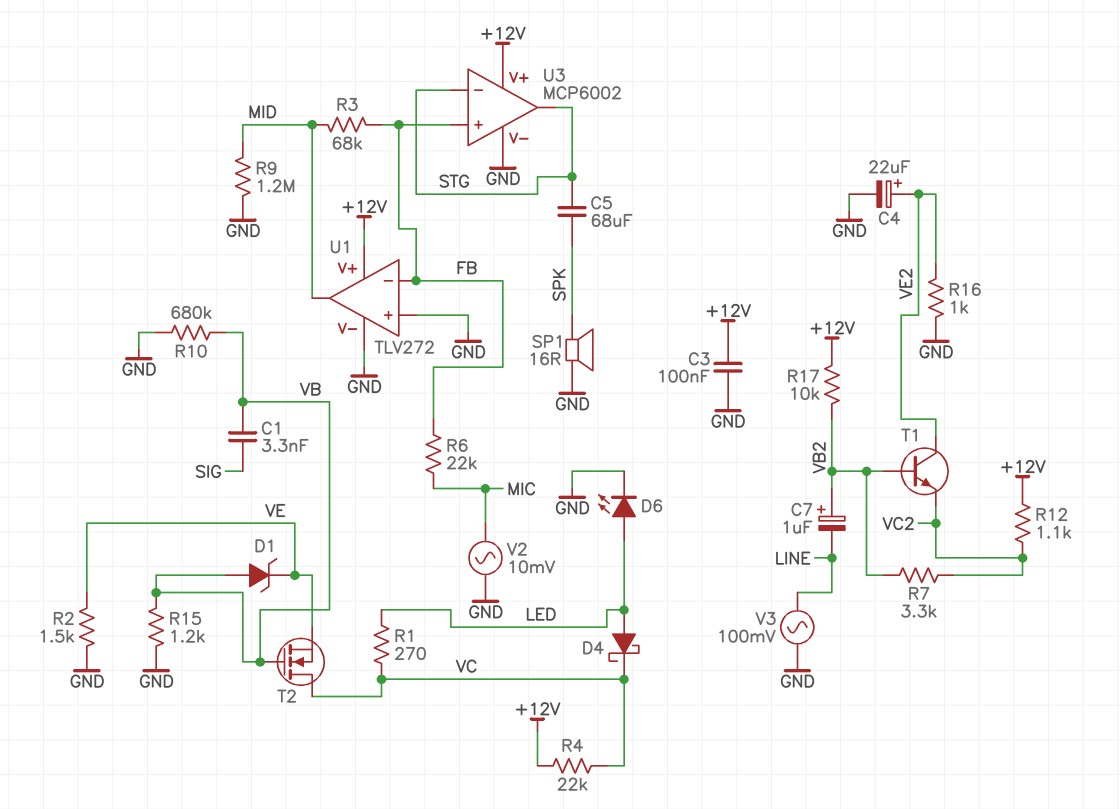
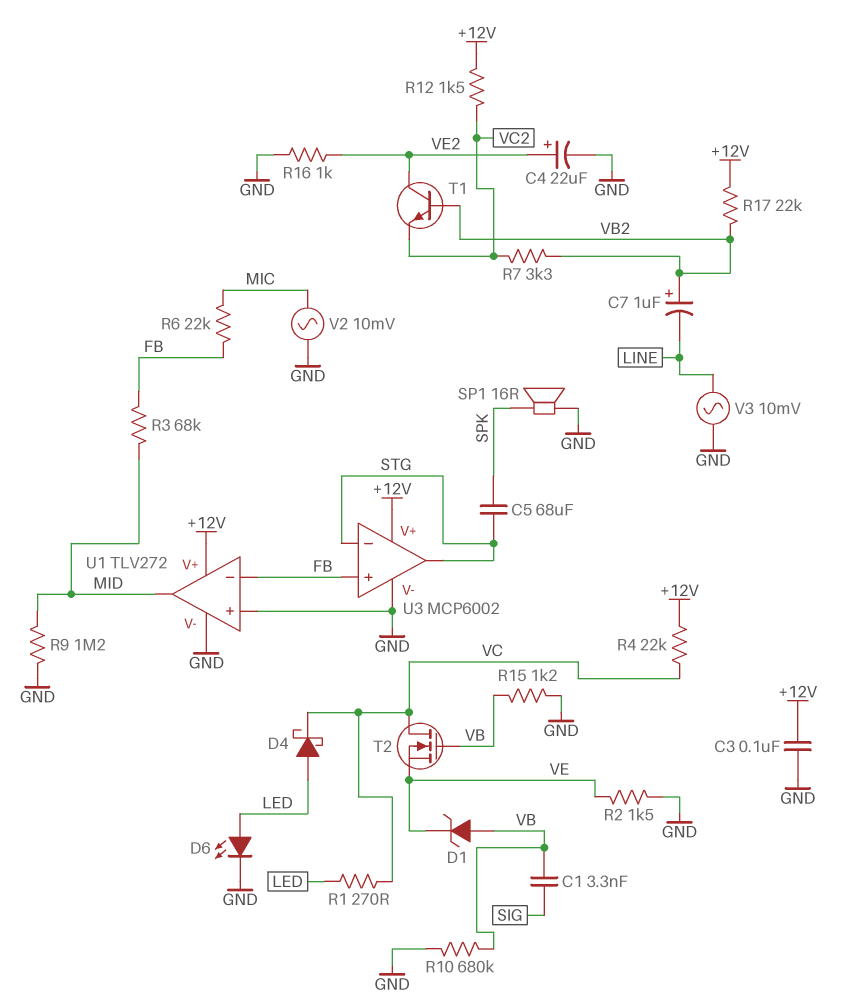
R12: 1.1k (+12V, VC2) -> 1.5k (+12V, VC2)
R17: 10k (+12V, VB2) -> 22k (+12V, VB2)
V3: AC 100mV (GND, LINE) -> AC 10mV (GND, LINE)

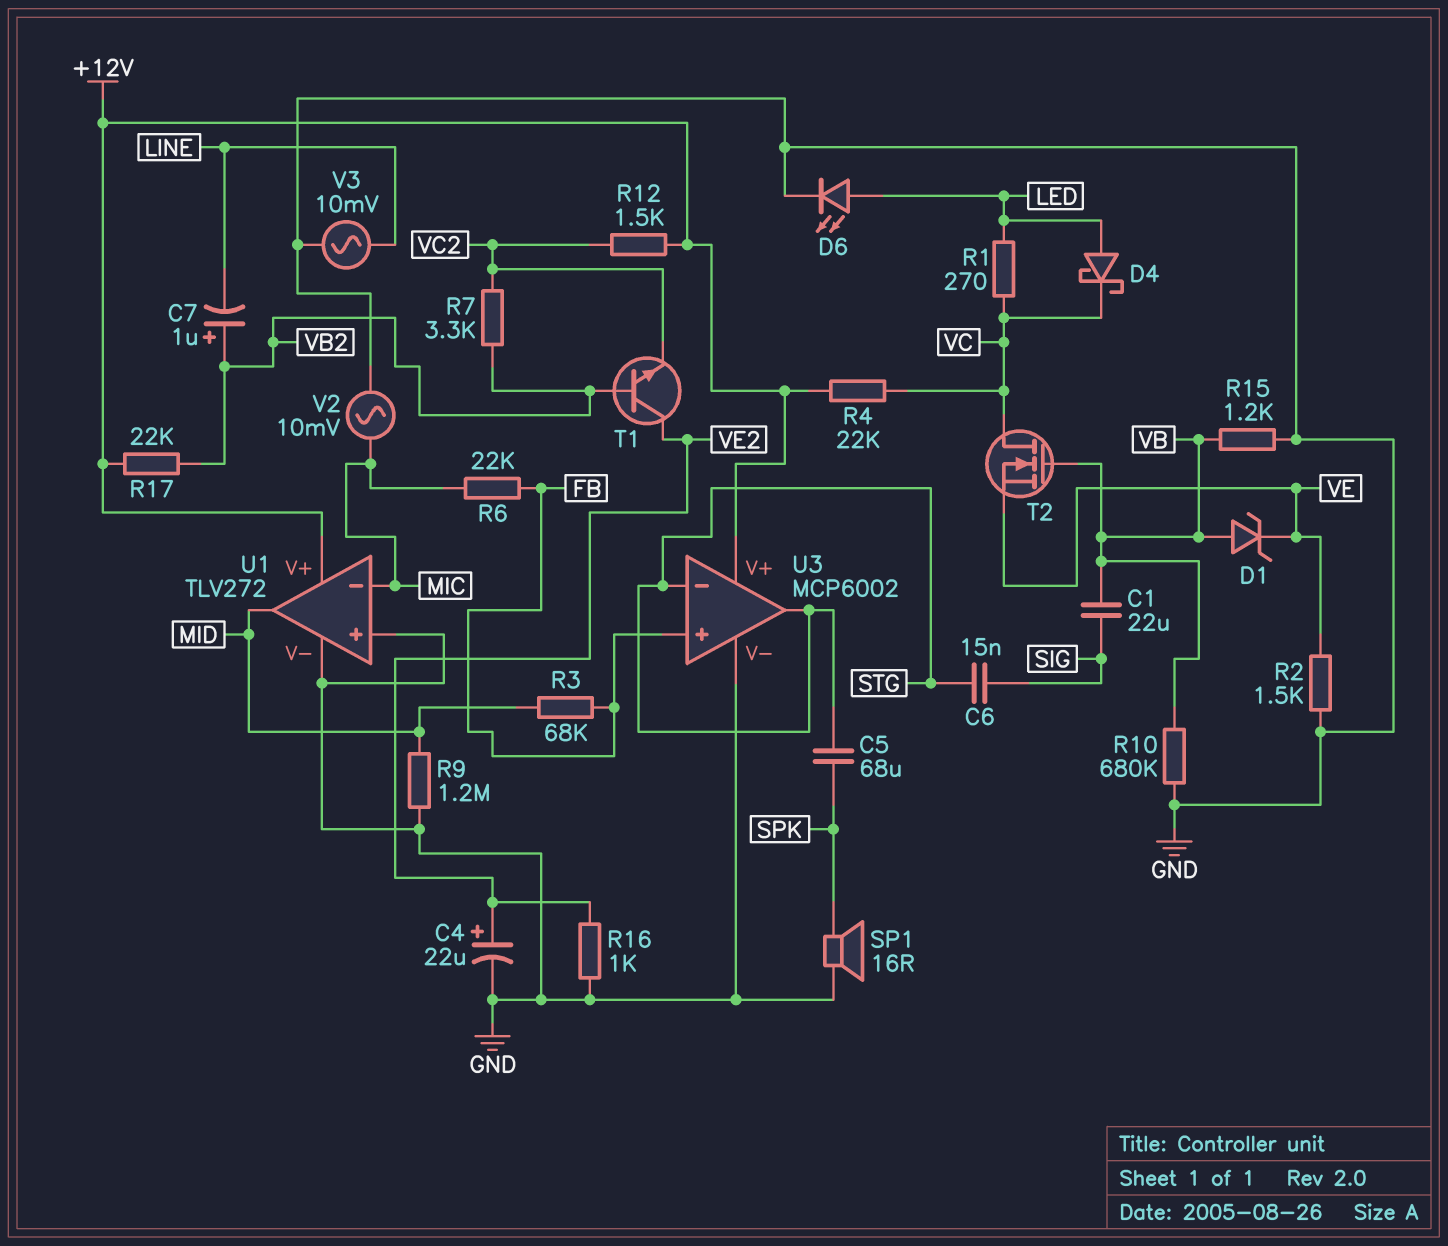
C1: 3.3nF (SIG, VB) -> 22uF (SIG, VB)
C3: 100nF (+12V, GND) -> none
C6: none -> 15nF (SIG, STG)
U1 pin in-: FB -> MIC

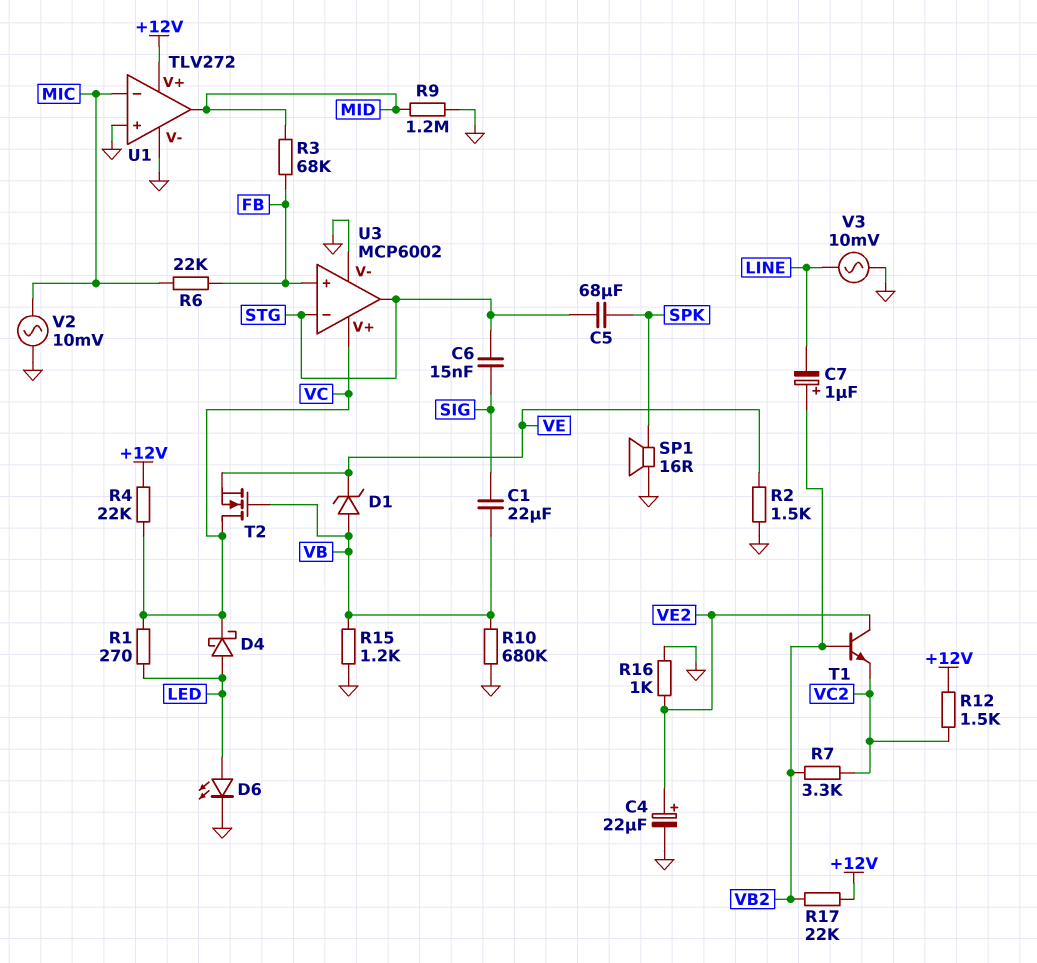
U3 pin V+: +12V -> VC

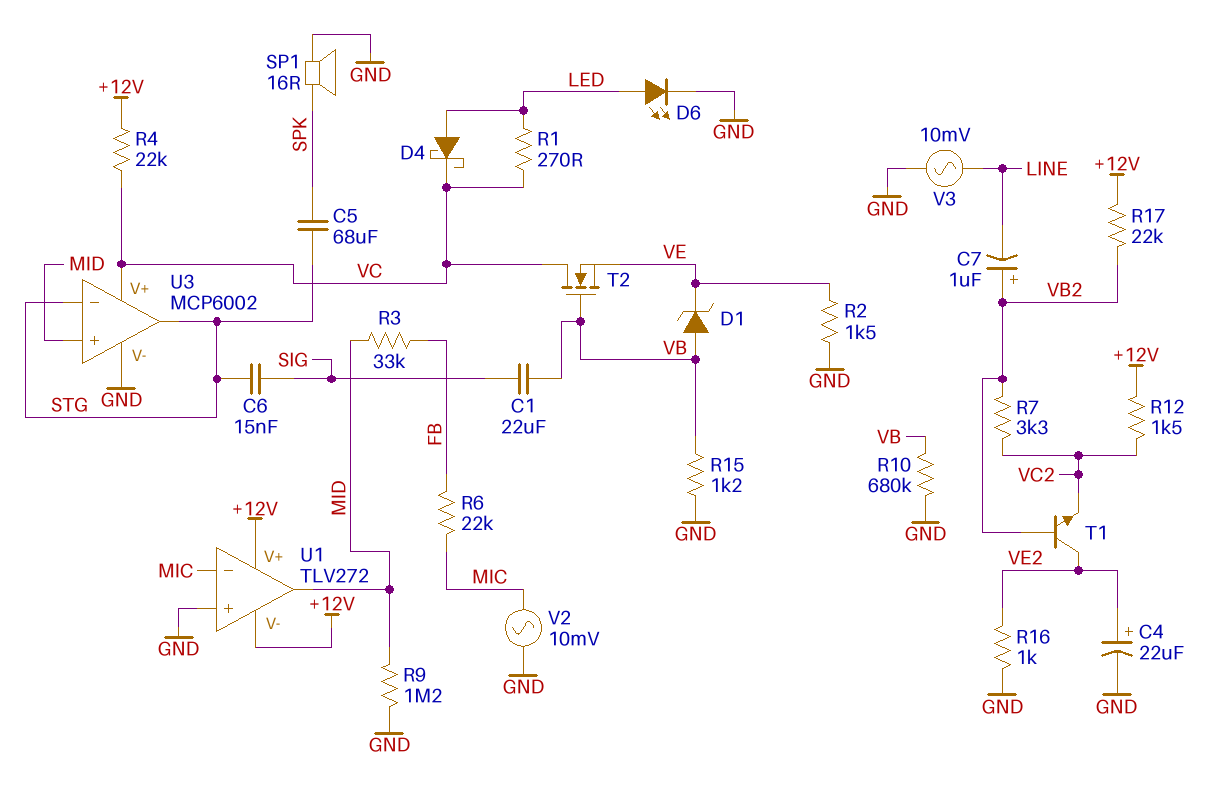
R3: 68k (FB, MID) -> 33k (FB, MID)
U1 pin V-: GND -> +12V
U3 pin in+: FB -> MID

== What needs to be done ==
After checking the entries, state how many lines contain "none", and write nothing but the number.

== Solution ==
2